Exercise: Each record beneath this line should be returned exactly as it is.

==*==

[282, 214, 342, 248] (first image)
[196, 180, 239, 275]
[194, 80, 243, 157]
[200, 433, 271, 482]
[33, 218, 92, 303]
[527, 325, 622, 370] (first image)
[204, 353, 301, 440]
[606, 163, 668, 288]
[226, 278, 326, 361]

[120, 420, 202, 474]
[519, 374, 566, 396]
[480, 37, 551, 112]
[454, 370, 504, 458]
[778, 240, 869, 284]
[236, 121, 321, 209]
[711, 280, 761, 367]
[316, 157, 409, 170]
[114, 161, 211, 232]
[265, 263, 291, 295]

==*==

Answer:
[282, 214, 342, 248] (first image)
[196, 180, 239, 275]
[194, 80, 243, 157]
[200, 433, 271, 482]
[33, 218, 92, 303]
[527, 325, 622, 370] (first image)
[204, 353, 301, 440]
[606, 163, 668, 288]
[226, 278, 326, 361]

[120, 420, 202, 474]
[519, 374, 566, 396]
[480, 37, 551, 112]
[454, 370, 504, 458]
[778, 240, 869, 284]
[236, 121, 321, 209]
[711, 280, 761, 367]
[316, 157, 409, 170]
[114, 161, 211, 232]
[265, 263, 291, 295]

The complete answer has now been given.